Your answer should be the lines of the material that include the word "turned".

+ + + + +

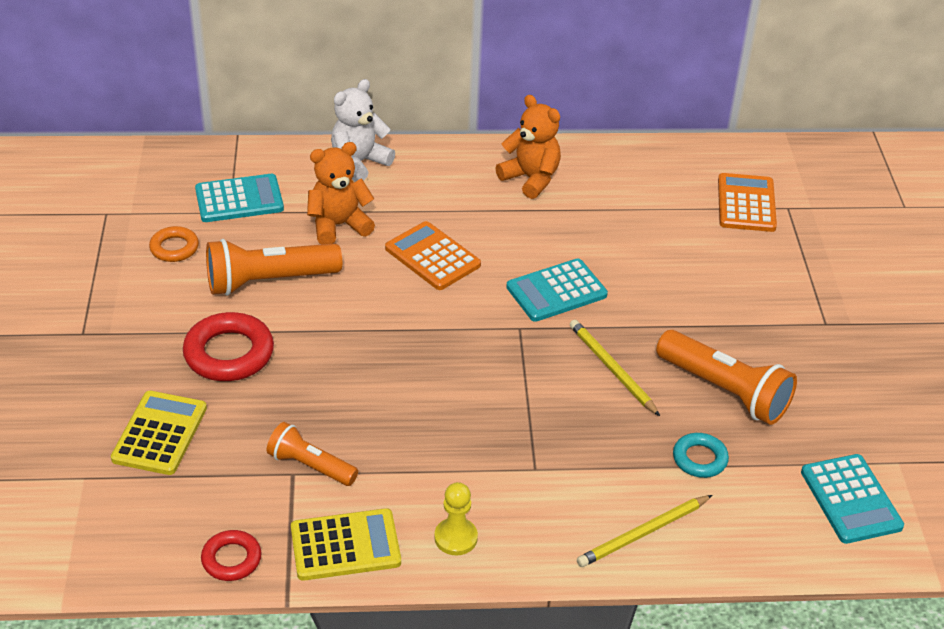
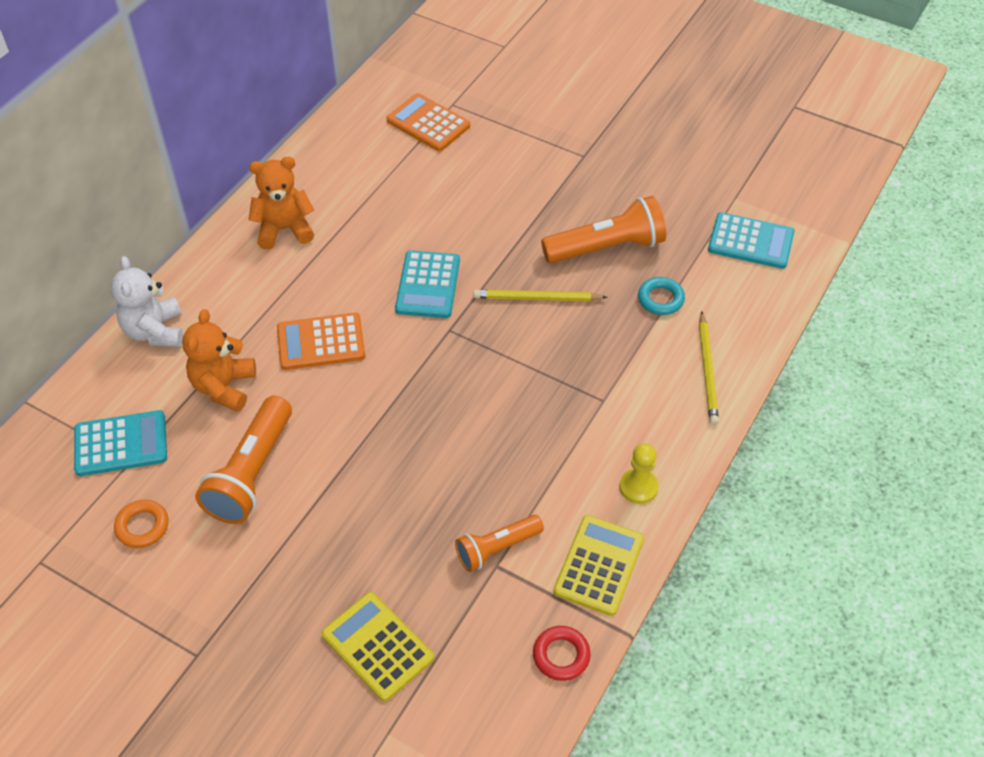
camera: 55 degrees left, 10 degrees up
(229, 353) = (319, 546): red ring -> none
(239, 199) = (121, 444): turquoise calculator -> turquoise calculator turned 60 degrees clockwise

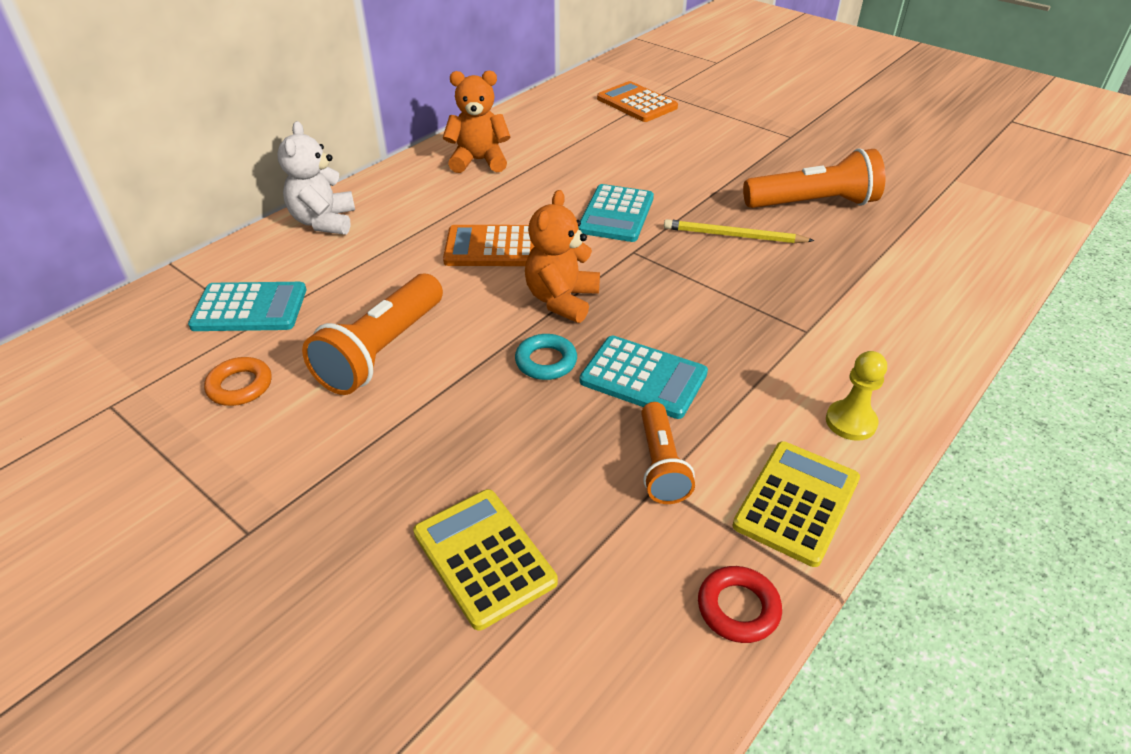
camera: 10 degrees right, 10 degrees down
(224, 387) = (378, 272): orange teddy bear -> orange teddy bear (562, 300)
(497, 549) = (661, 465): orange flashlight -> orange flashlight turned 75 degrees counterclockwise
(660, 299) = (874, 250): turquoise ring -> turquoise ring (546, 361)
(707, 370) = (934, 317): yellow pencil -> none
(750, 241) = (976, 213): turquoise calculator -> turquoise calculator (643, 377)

+ + + + +

— Result —
(239, 199) = (121, 444): turquoise calculator -> turquoise calculator turned 60 degrees clockwise
(497, 549) = (661, 465): orange flashlight -> orange flashlight turned 75 degrees counterclockwise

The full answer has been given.